### What you are asked to do
Which lines run from the line with "tan cone E1 level 2 -> none" through the line with "white plate F1:G2" in the entries below? Print them exactly, both ends included, and nothing more.

### Records provided
* * * * * * * * *
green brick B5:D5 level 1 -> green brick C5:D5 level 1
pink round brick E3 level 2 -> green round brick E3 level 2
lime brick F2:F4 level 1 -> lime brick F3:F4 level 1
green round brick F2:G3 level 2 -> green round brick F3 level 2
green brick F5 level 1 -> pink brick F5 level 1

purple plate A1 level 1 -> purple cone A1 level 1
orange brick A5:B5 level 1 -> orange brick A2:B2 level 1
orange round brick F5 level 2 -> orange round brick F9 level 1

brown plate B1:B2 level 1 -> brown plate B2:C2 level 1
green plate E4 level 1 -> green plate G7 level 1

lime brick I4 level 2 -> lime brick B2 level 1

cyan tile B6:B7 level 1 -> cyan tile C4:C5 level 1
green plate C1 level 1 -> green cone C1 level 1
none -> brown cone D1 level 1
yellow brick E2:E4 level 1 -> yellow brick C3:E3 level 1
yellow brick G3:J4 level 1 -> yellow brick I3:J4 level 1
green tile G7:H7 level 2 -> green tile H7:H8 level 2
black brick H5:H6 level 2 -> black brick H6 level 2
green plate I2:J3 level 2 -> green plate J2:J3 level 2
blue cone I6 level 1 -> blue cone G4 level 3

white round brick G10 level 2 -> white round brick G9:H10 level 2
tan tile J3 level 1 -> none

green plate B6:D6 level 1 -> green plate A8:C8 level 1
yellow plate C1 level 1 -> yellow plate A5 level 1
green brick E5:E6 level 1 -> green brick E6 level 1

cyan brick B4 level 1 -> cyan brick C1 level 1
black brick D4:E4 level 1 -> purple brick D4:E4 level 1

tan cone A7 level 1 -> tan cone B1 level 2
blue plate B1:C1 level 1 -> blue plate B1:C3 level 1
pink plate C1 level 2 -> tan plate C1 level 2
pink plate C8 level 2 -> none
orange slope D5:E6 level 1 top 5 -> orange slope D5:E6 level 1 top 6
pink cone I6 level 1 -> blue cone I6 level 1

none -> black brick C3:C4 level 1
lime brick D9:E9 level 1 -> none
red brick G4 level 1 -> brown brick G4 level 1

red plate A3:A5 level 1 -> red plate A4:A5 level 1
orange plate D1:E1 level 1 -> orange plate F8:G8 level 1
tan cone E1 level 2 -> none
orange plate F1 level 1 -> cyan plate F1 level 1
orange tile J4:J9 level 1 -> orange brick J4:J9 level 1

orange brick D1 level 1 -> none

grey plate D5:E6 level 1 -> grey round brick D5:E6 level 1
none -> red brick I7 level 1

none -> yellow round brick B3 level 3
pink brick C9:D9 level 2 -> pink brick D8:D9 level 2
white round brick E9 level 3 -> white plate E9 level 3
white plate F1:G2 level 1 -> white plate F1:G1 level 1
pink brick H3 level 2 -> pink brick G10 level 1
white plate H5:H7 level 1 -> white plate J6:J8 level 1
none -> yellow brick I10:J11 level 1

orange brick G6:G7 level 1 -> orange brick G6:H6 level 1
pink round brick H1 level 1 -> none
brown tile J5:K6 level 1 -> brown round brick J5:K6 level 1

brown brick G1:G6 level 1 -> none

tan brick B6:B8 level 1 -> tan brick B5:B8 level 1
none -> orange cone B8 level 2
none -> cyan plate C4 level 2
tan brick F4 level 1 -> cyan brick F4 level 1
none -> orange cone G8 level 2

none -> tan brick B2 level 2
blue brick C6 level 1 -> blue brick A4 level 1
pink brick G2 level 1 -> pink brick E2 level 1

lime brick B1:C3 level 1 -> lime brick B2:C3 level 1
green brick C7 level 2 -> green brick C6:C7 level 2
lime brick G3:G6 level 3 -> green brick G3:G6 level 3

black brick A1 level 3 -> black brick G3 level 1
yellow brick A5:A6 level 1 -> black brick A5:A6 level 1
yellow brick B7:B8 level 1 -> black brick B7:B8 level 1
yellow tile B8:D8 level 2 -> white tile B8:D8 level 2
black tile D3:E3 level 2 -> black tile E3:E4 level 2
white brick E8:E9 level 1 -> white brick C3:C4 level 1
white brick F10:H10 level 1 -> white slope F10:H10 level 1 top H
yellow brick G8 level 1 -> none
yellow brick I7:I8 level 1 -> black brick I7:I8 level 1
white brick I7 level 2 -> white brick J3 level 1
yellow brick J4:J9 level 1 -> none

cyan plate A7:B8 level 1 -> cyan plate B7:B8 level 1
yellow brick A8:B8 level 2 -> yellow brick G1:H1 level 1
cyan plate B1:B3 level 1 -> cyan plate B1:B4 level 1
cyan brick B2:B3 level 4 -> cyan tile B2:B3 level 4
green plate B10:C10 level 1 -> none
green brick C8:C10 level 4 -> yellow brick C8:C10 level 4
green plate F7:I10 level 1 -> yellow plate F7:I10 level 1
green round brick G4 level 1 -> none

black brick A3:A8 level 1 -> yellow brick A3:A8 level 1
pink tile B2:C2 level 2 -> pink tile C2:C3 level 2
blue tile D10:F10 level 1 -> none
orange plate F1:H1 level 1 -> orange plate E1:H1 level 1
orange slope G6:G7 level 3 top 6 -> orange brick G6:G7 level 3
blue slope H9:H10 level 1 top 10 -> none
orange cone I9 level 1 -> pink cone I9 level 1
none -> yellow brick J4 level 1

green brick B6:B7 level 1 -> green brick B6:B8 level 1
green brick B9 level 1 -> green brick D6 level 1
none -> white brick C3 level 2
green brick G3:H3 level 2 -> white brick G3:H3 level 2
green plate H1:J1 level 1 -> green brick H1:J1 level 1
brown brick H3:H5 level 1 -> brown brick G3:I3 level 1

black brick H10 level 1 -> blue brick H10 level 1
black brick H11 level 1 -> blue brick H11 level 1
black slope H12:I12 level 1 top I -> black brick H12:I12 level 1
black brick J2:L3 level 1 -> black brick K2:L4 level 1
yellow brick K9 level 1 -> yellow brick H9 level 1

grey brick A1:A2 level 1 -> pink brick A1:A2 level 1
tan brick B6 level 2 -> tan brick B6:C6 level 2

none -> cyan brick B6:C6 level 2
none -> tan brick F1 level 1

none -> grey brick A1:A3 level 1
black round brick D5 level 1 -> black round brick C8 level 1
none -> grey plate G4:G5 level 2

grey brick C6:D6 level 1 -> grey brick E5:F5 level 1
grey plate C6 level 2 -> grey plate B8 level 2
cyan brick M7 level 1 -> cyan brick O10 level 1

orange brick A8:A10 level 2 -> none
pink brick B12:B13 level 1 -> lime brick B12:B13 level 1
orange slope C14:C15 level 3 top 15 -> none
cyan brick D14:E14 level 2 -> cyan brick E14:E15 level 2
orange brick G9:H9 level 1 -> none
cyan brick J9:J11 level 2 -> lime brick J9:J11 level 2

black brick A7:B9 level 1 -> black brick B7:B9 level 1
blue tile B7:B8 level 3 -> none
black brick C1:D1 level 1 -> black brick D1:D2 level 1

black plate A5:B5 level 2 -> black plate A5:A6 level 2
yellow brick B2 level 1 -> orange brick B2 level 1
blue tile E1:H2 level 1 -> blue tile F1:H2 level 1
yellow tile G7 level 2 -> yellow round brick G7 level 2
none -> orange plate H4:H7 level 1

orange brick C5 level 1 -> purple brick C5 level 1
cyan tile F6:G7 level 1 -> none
* * * * * * * * *
### Solution to this task
tan cone E1 level 2 -> none
orange plate F1 level 1 -> cyan plate F1 level 1
orange tile J4:J9 level 1 -> orange brick J4:J9 level 1

orange brick D1 level 1 -> none

grey plate D5:E6 level 1 -> grey round brick D5:E6 level 1
none -> red brick I7 level 1

none -> yellow round brick B3 level 3
pink brick C9:D9 level 2 -> pink brick D8:D9 level 2
white round brick E9 level 3 -> white plate E9 level 3
white plate F1:G2 level 1 -> white plate F1:G1 level 1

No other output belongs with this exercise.